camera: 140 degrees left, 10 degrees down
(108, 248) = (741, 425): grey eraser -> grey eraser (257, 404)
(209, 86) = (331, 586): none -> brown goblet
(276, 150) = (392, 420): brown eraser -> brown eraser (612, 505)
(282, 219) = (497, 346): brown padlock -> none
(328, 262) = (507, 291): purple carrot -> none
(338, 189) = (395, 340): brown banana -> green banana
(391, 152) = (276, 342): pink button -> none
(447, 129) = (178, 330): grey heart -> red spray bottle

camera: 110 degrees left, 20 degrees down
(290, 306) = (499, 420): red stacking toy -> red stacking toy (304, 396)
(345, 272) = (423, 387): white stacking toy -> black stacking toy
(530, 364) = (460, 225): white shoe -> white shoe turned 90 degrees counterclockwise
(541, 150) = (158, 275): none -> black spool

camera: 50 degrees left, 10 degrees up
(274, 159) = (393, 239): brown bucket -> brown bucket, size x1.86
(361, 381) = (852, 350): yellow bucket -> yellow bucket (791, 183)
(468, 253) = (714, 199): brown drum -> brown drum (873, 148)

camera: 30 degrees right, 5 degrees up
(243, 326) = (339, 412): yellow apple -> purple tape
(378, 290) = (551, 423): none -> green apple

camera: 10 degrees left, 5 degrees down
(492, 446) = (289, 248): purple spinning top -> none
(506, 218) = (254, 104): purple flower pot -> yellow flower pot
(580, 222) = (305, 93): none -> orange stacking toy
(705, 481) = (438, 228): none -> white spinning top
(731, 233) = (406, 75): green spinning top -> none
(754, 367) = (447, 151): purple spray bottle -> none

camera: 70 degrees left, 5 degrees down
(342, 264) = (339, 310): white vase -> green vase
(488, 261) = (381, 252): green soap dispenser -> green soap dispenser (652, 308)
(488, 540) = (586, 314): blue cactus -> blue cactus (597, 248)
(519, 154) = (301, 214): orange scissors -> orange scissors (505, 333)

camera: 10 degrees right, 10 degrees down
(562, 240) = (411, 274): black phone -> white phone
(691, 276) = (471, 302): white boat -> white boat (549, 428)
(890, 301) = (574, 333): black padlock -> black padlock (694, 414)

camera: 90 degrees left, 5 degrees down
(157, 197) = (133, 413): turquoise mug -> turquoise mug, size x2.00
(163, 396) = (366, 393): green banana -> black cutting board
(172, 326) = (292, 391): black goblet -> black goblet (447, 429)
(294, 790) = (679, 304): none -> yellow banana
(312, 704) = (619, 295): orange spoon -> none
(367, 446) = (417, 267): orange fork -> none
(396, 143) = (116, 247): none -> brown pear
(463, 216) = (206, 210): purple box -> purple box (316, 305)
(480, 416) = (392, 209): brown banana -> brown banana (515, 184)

******

The entries above are to be transcribed in full and without error.

camera: 140 degrees left, 10 degrees down
(108, 248) = (741, 425): grey eraser -> grey eraser (257, 404)
(209, 86) = (331, 586): none -> brown goblet
(276, 150) = (392, 420): brown eraser -> brown eraser (612, 505)
(282, 219) = (497, 346): brown padlock -> none
(328, 262) = (507, 291): purple carrot -> none
(338, 189) = (395, 340): brown banana -> green banana
(391, 152) = (276, 342): pink button -> none
(447, 129) = (178, 330): grey heart -> red spray bottle

camera: 110 degrees left, 20 degrees down
(290, 306) = (499, 420): red stacking toy -> red stacking toy (304, 396)
(345, 272) = (423, 387): white stacking toy -> black stacking toy
(530, 364) = (460, 225): white shoe -> white shoe turned 90 degrees counterclockwise
(541, 150) = (158, 275): none -> black spool

camera: 50 degrees left, 10 degrees up
(274, 159) = (393, 239): brown bucket -> brown bucket, size x1.86
(361, 381) = (852, 350): yellow bucket -> yellow bucket (791, 183)
(468, 253) = (714, 199): brown drum -> brown drum (873, 148)

camera: 30 degrees right, 5 degrees up
(243, 326) = (339, 412): yellow apple -> purple tape
(378, 290) = (551, 423): none -> green apple

camera: 10 degrees left, 5 degrees down
(492, 446) = (289, 248): purple spinning top -> none
(506, 218) = (254, 104): purple flower pot -> yellow flower pot
(580, 222) = (305, 93): none -> orange stacking toy
(705, 481) = (438, 228): none -> white spinning top
(731, 233) = (406, 75): green spinning top -> none
(754, 367) = (447, 151): purple spray bottle -> none

camera: 70 degrees left, 5 degrees down
(342, 264) = (339, 310): white vase -> green vase
(488, 261) = (381, 252): green soap dispenser -> green soap dispenser (652, 308)
(488, 540) = (586, 314): blue cactus -> blue cactus (597, 248)
(519, 154) = (301, 214): orange scissors -> orange scissors (505, 333)

camera: 10 degrees right, 10 degrees down
(562, 240) = (411, 274): black phone -> white phone
(691, 276) = (471, 302): white boat -> white boat (549, 428)
(890, 301) = (574, 333): black padlock -> black padlock (694, 414)

camera: 90 degrees left, 5 degrees down
(157, 197) = (133, 413): turquoise mug -> turquoise mug, size x2.00
(163, 396) = (366, 393): green banana -> black cutting board
(172, 326) = (292, 391): black goblet -> black goblet (447, 429)
(294, 790) = (679, 304): none -> yellow banana
(312, 704) = (619, 295): orange spoon -> none
(367, 446) = (417, 267): orange fork -> none
(396, 143) = (116, 247): none -> brown pear
(463, 216) = (206, 210): purple box -> purple box (316, 305)
(480, 416) = (392, 209): brown banana -> brown banana (515, 184)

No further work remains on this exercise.